(Exercise):
Word for word, give the records again, dropping any picture they hold.

::: Entries shown

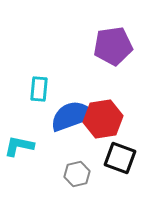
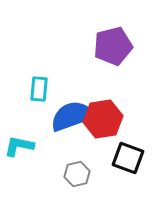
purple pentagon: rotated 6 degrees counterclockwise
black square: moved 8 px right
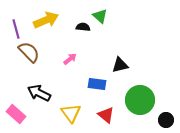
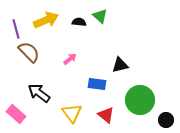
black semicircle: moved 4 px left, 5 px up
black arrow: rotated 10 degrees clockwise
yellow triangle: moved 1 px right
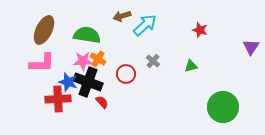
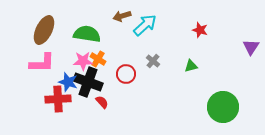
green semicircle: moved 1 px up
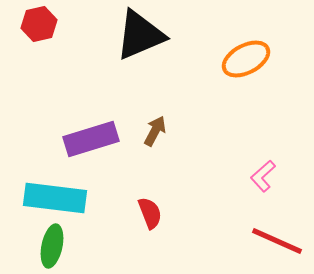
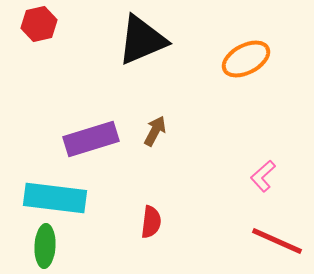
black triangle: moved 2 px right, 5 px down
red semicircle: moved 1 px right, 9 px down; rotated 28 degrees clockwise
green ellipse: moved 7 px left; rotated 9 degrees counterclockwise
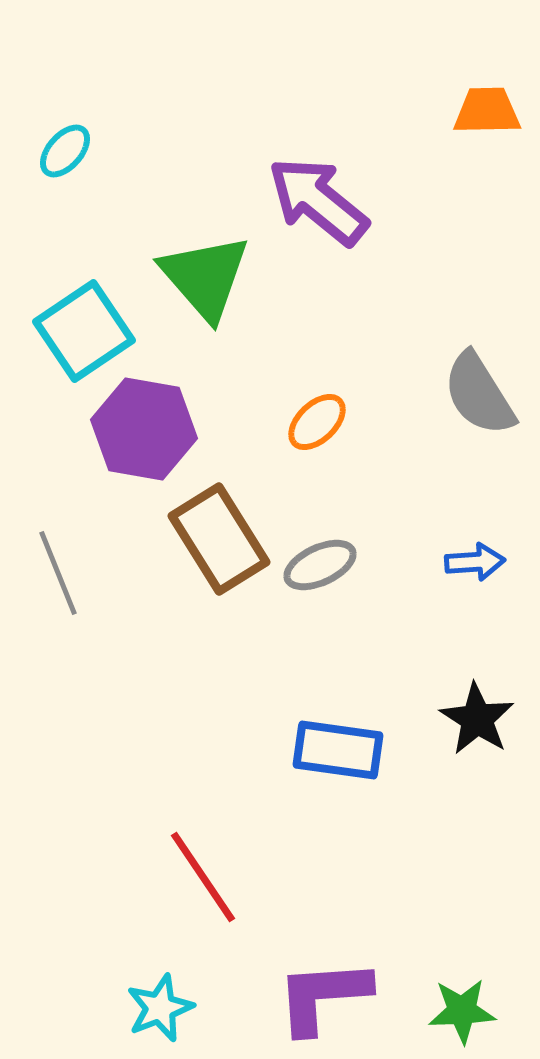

::::::

(Task result):
purple pentagon: rotated 6 degrees counterclockwise
black square: moved 8 px right
black semicircle: moved 4 px left, 5 px up
black arrow: rotated 10 degrees clockwise
yellow triangle: moved 1 px right
green semicircle: moved 1 px up
black triangle: moved 2 px right, 5 px down
red semicircle: moved 1 px right, 9 px down; rotated 28 degrees clockwise
green ellipse: moved 7 px left; rotated 9 degrees counterclockwise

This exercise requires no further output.